Below are records to repeat exactly; do not include any pictures.

(Records shown)

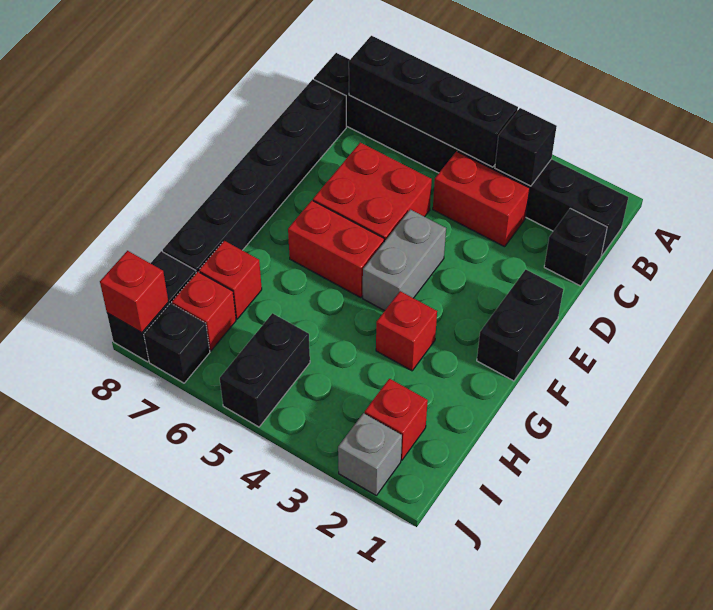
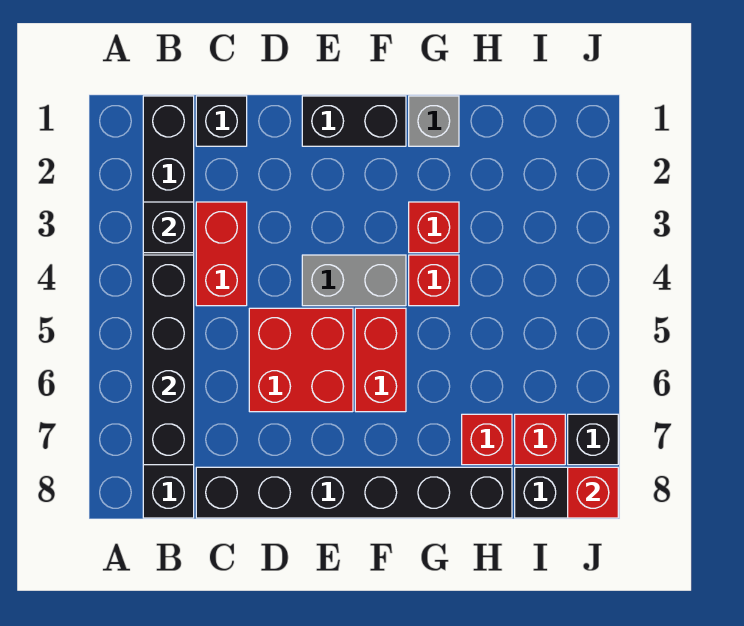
red brick I2 level 1 -> red brick G4 level 1
black brick I5:J5 level 1 -> none
grey brick J2 level 1 -> grey brick G1 level 1

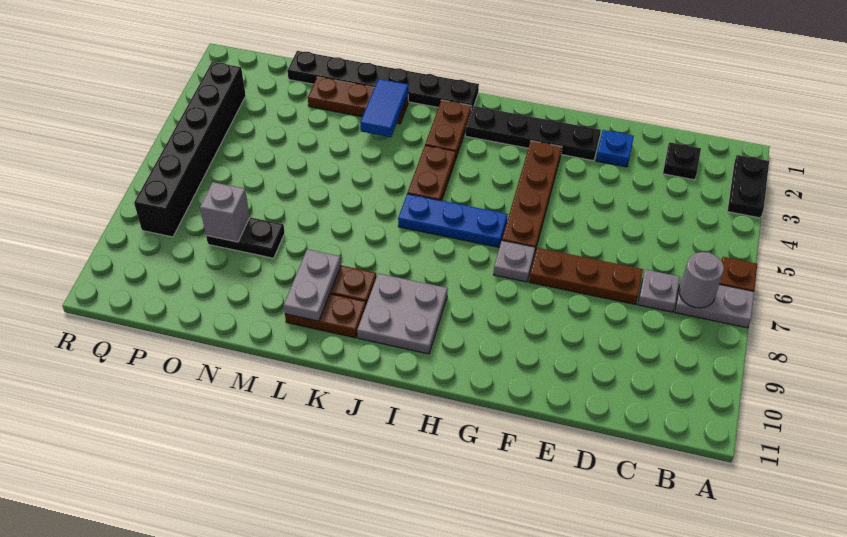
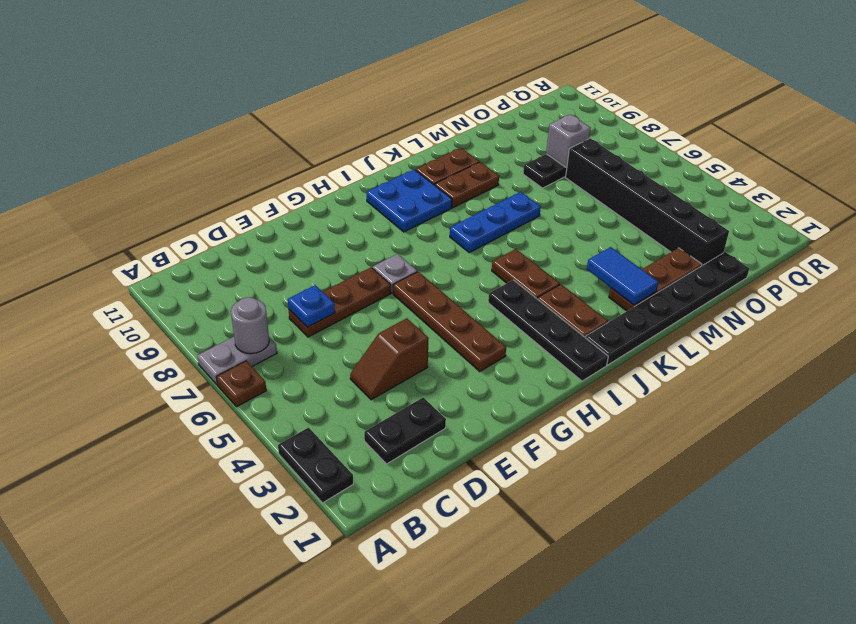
black plate C2 level 1 -> black plate C2:D2 level 1
grey plate C7 level 1 -> none
none -> brown slope D4:E4 level 1 top E
blue plate E2 level 1 -> blue plate D7 level 2
black plate F2:I2 level 1 -> black plate I1:I4 level 1
blue plate H6:J6 level 1 -> blue plate J7:L7 level 1
grey plate I9:J10 level 1 -> blue plate I9:J10 level 1
grey plate L9:L10 level 2 -> none
black brick Q3:Q8 level 1 -> black brick O2:O7 level 1

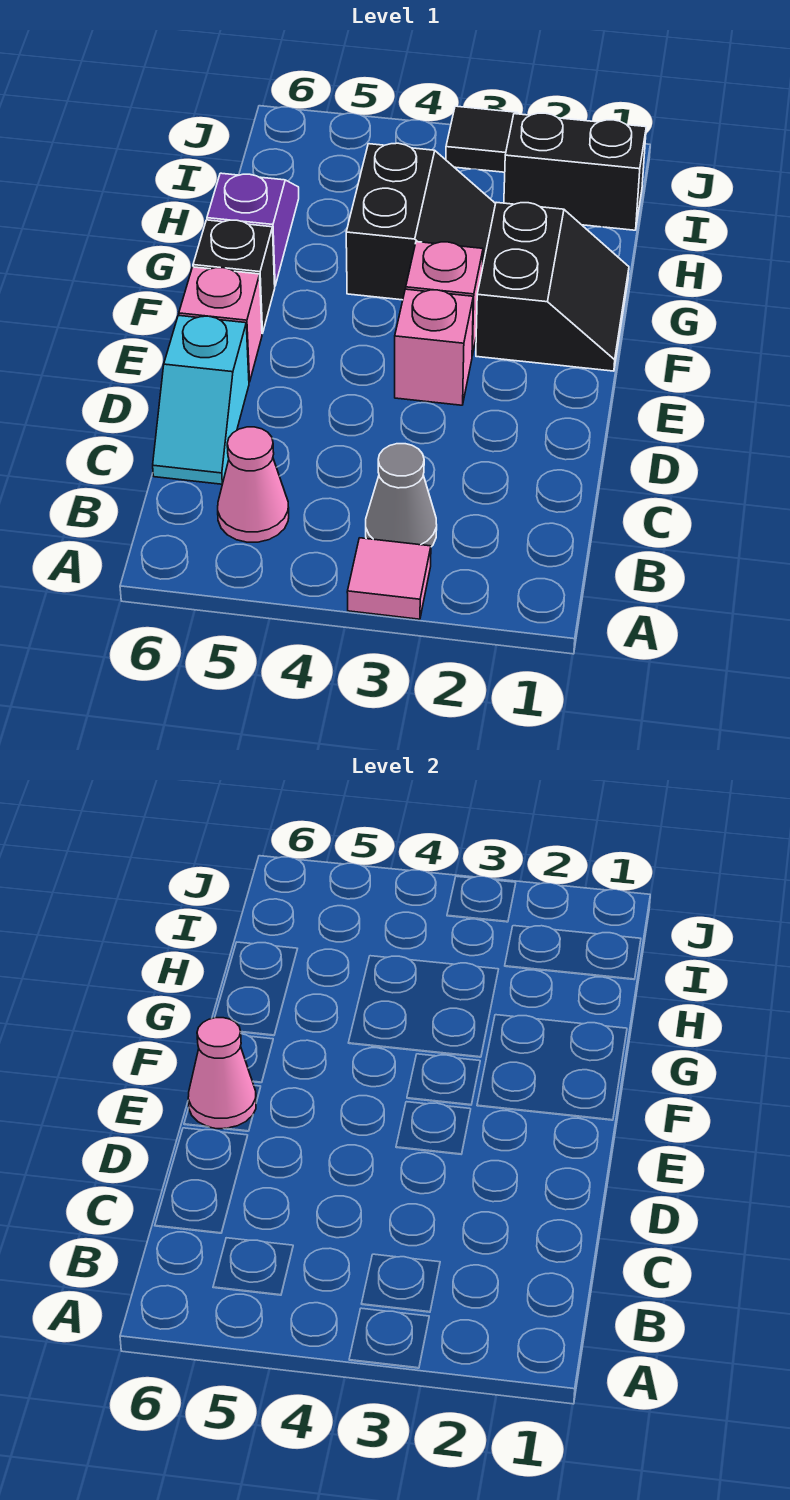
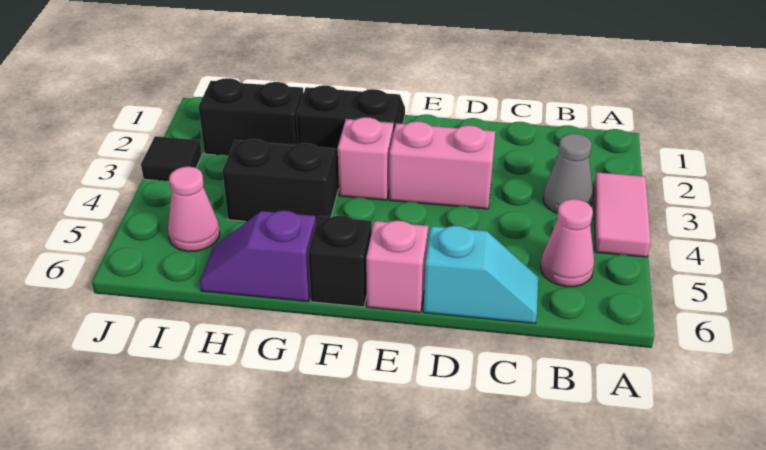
pink tile A3 level 1 -> pink tile A3:A4 level 1
pink brick E3 level 1 -> pink brick D3:E3 level 1
pink cone E6 level 2 -> pink cone I5 level 1
black brick I1:I2 level 1 -> black brick H2:I2 level 1

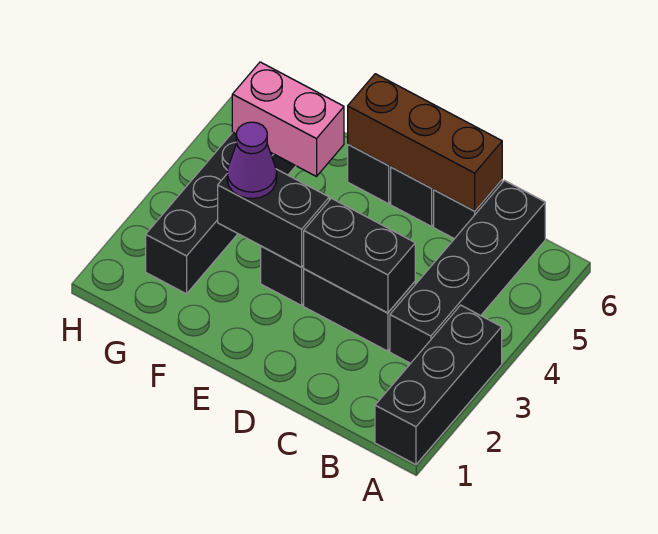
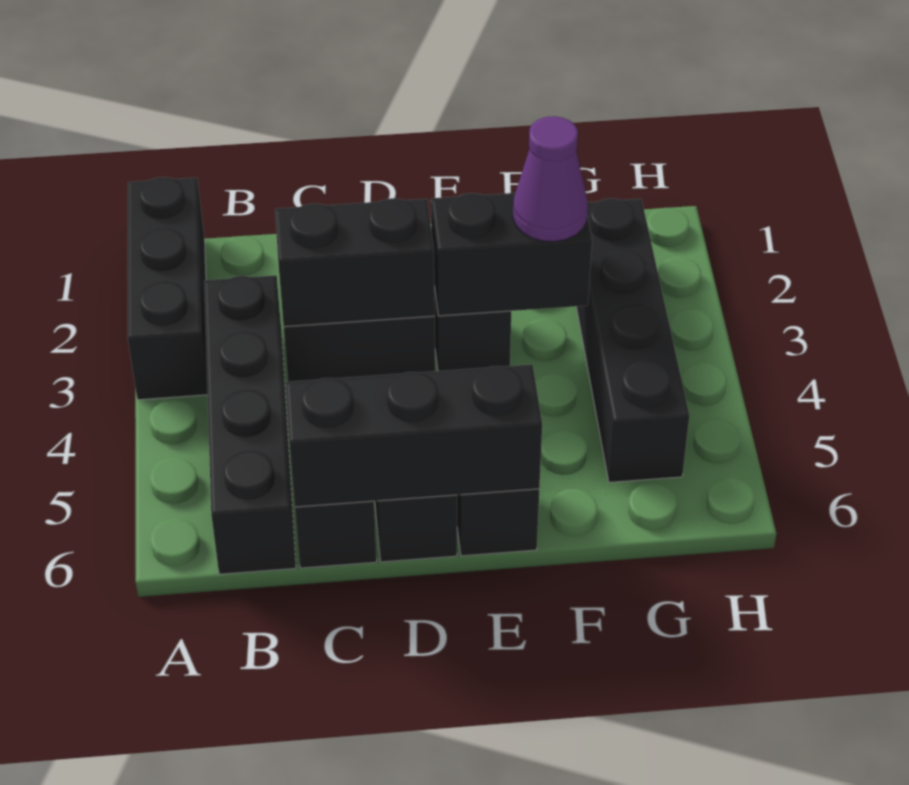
brown brick C6:E6 level 2 -> black brick C6:E6 level 2
pink brick F5:G5 level 2 -> none

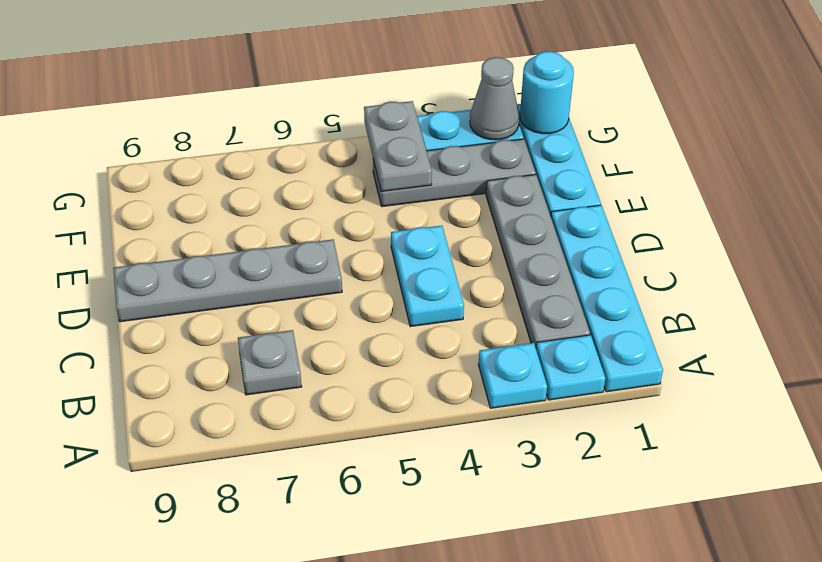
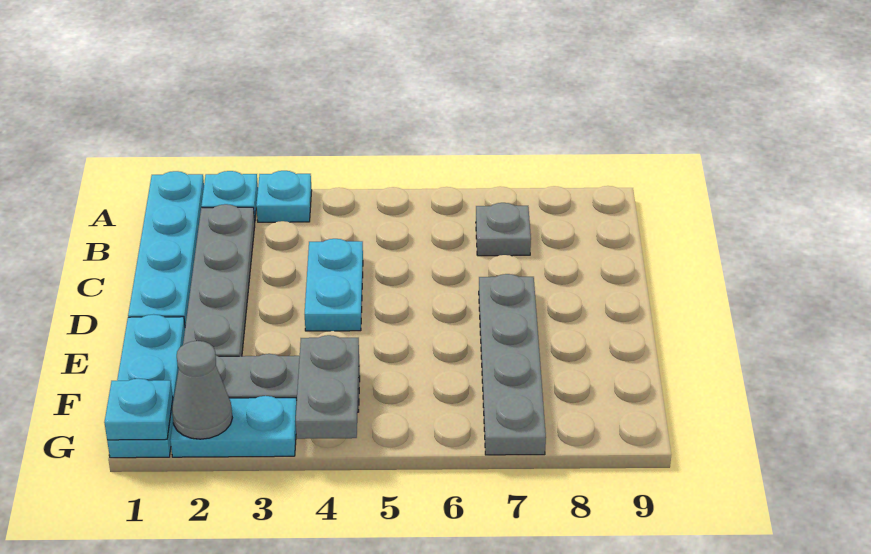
grey plate D6:D9 level 1 -> grey plate D7:G7 level 1
cyan round brick G1 level 2 -> cyan plate G1 level 2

(End Records shown)

_Task answer:_
red brick I2 level 1 -> red brick G4 level 1
black brick I5:J5 level 1 -> none
grey brick J2 level 1 -> grey brick G1 level 1

black plate C2 level 1 -> black plate C2:D2 level 1
grey plate C7 level 1 -> none
none -> brown slope D4:E4 level 1 top E
blue plate E2 level 1 -> blue plate D7 level 2
black plate F2:I2 level 1 -> black plate I1:I4 level 1
blue plate H6:J6 level 1 -> blue plate J7:L7 level 1
grey plate I9:J10 level 1 -> blue plate I9:J10 level 1
grey plate L9:L10 level 2 -> none
black brick Q3:Q8 level 1 -> black brick O2:O7 level 1

pink tile A3 level 1 -> pink tile A3:A4 level 1
pink brick E3 level 1 -> pink brick D3:E3 level 1
pink cone E6 level 2 -> pink cone I5 level 1
black brick I1:I2 level 1 -> black brick H2:I2 level 1

brown brick C6:E6 level 2 -> black brick C6:E6 level 2
pink brick F5:G5 level 2 -> none

grey plate D6:D9 level 1 -> grey plate D7:G7 level 1
cyan round brick G1 level 2 -> cyan plate G1 level 2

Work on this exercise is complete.